| Recorded information |
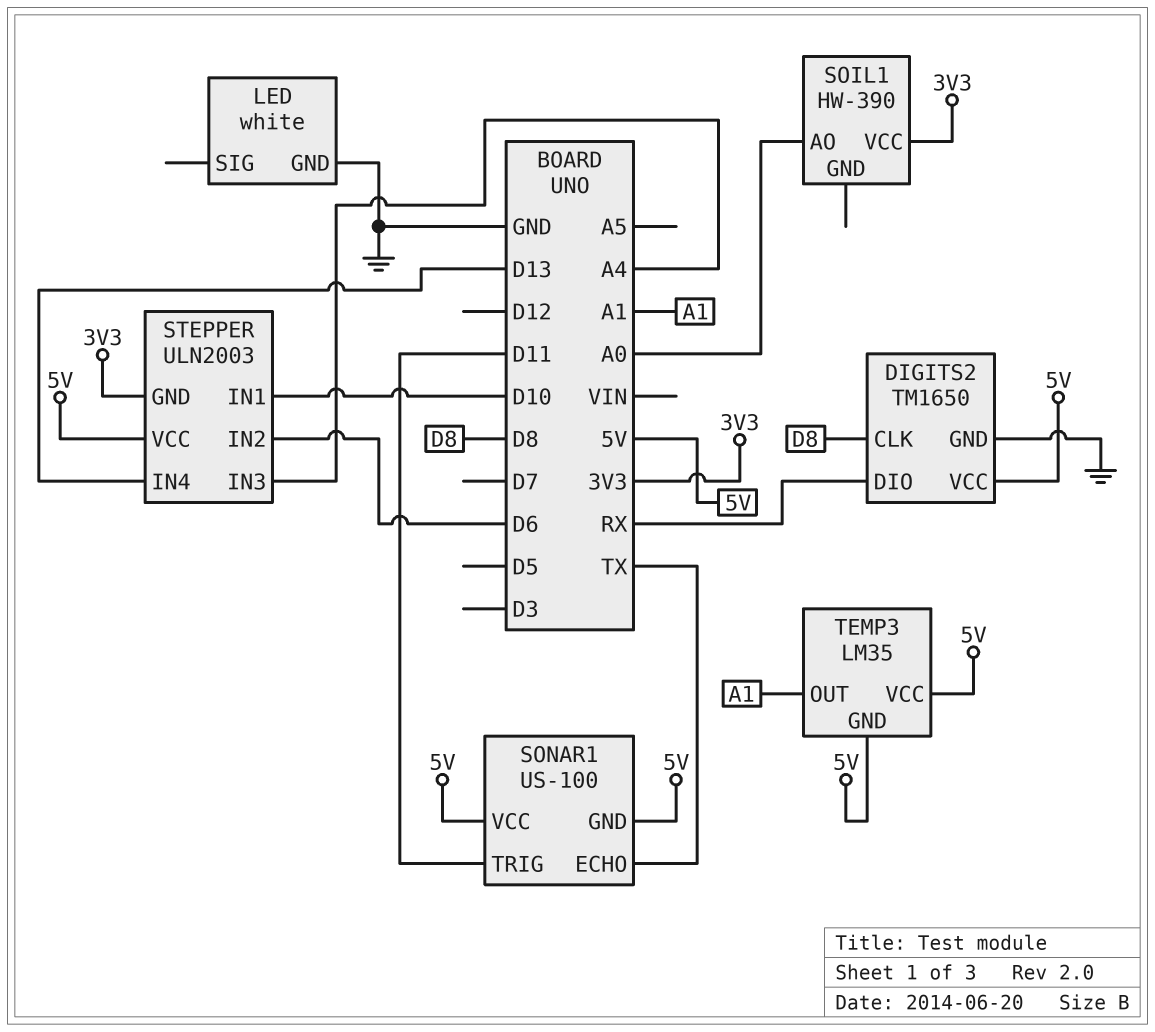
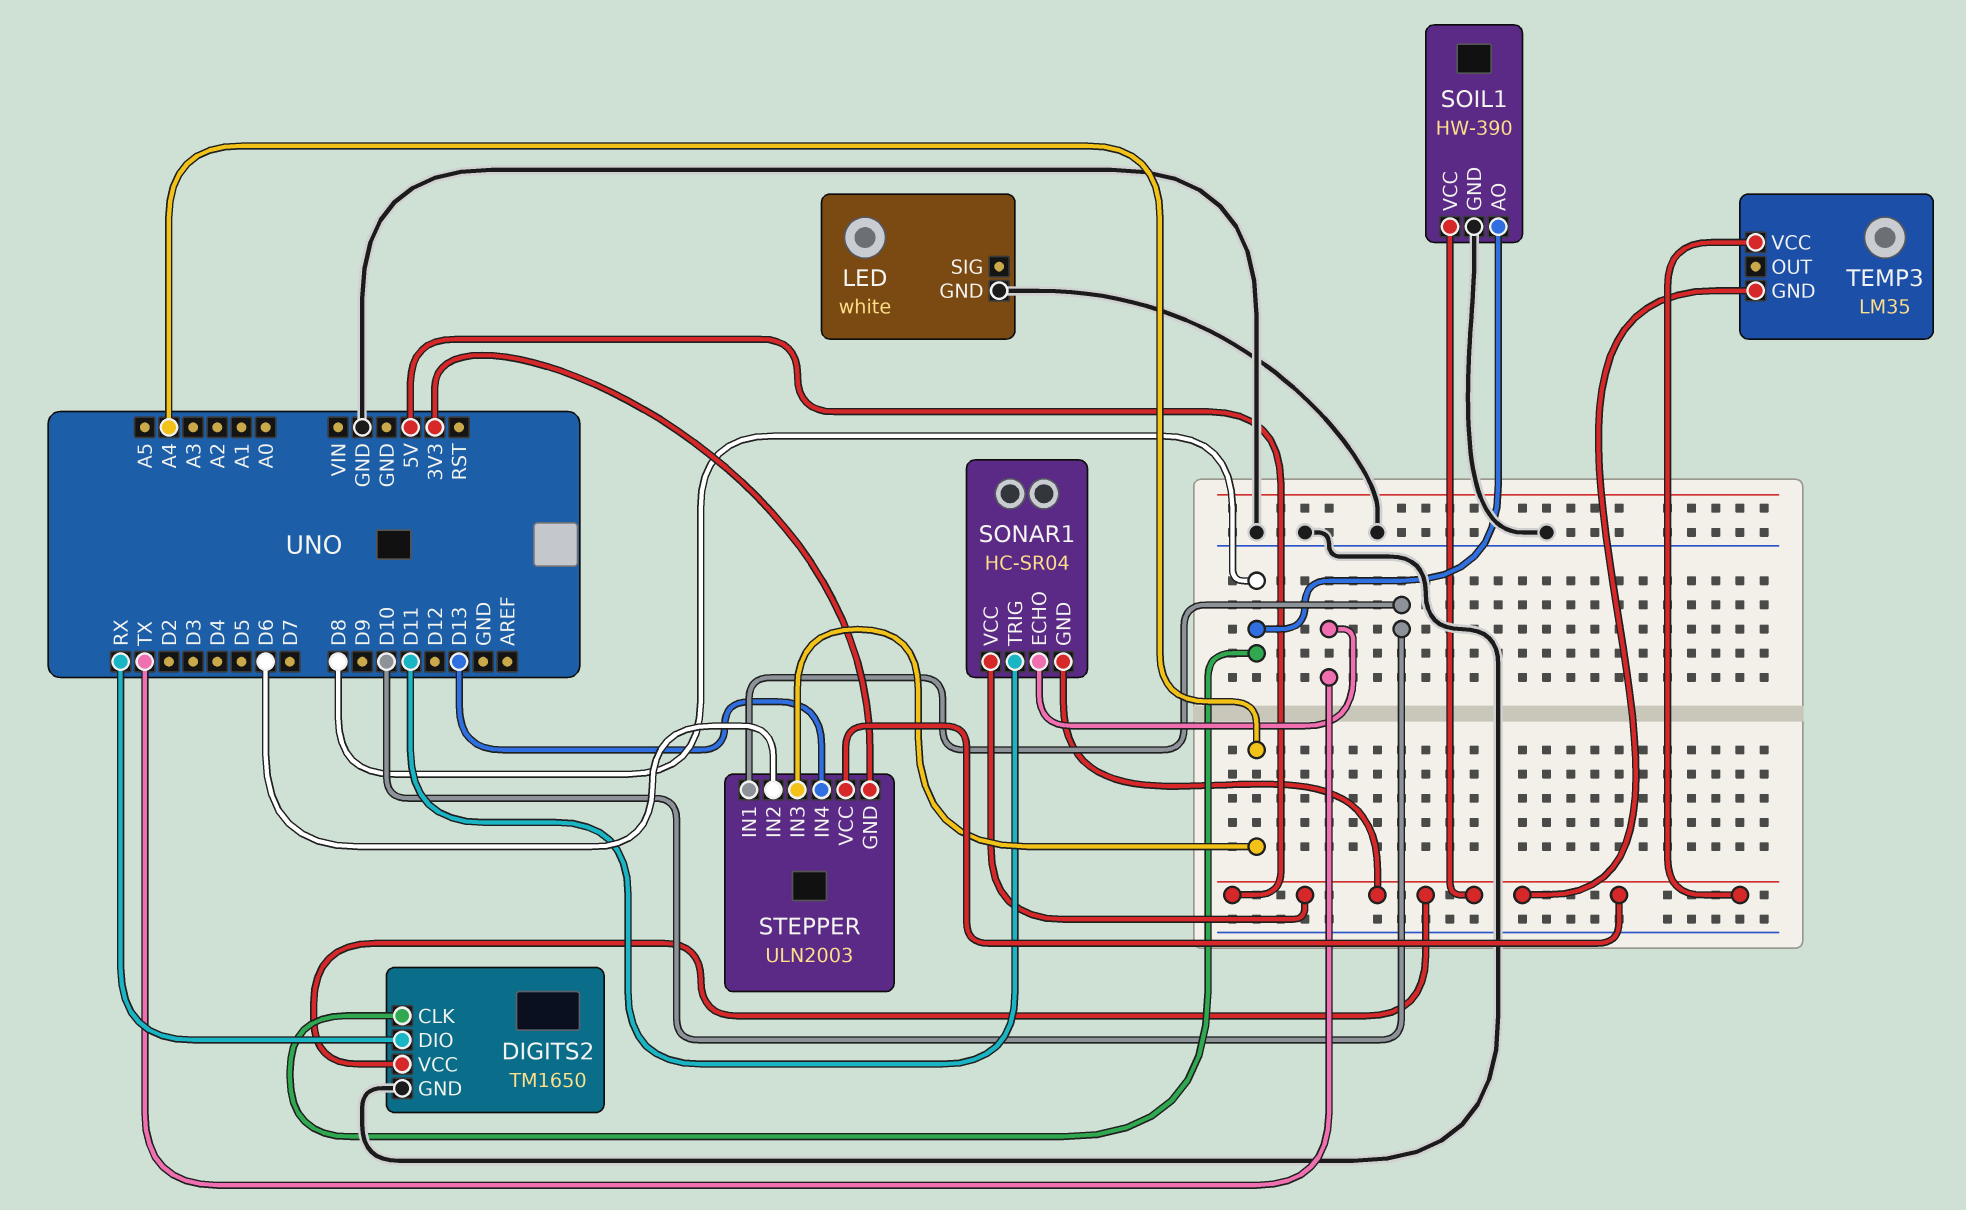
SOIL1 pin AO: A0 -> D8
SOIL1 pin GND: none -> GND
SOIL1 pin VCC: 3V3 -> 5V
SONAR1: US-100 -> HC-SR04
TEMP3 pin OUT: A1 -> none

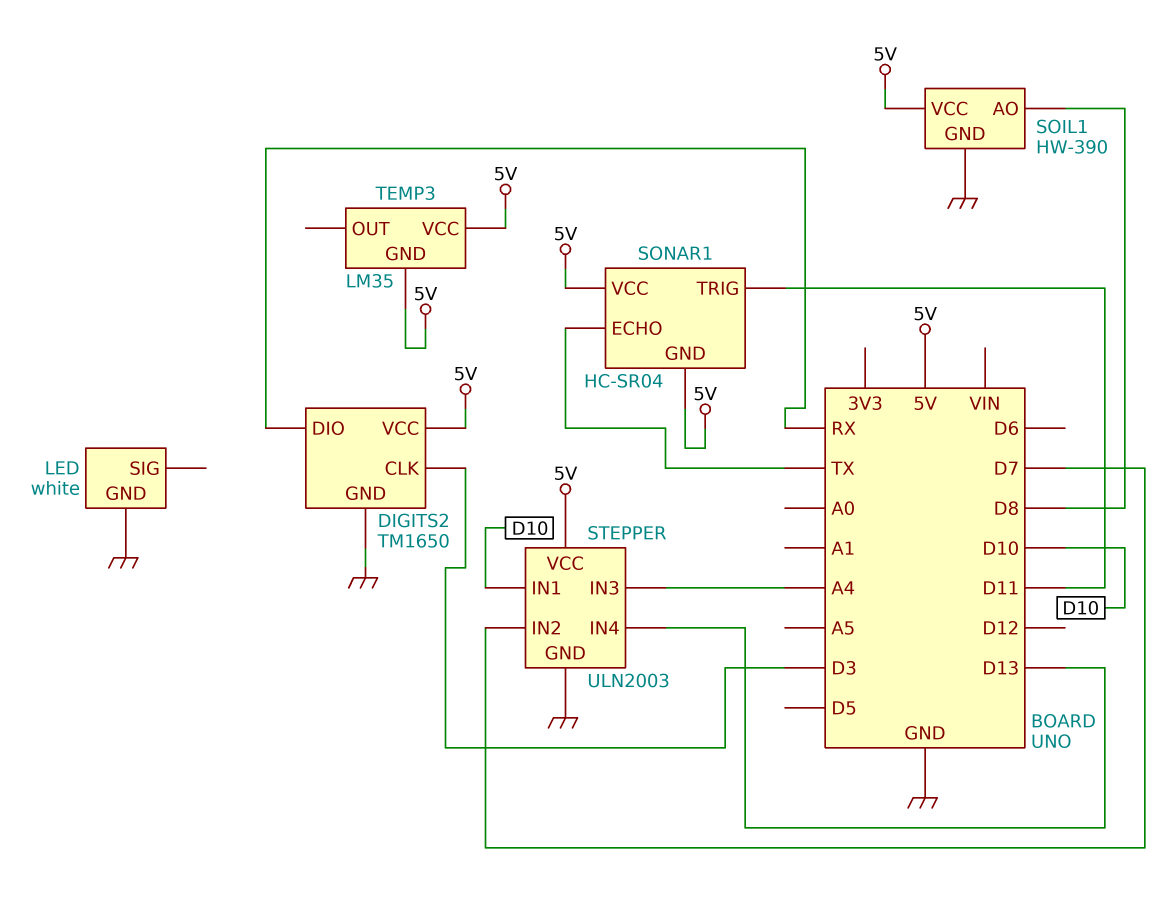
DIGITS2 pin CLK: D8 -> D3
STEPPER pin GND: 3V3 -> GND
STEPPER pin IN2: D6 -> D7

| Task instructions |
From the records above, copy each line where the word "STEPPER" can be found.

| Final answer |
STEPPER pin GND: 3V3 -> GND
STEPPER pin IN2: D6 -> D7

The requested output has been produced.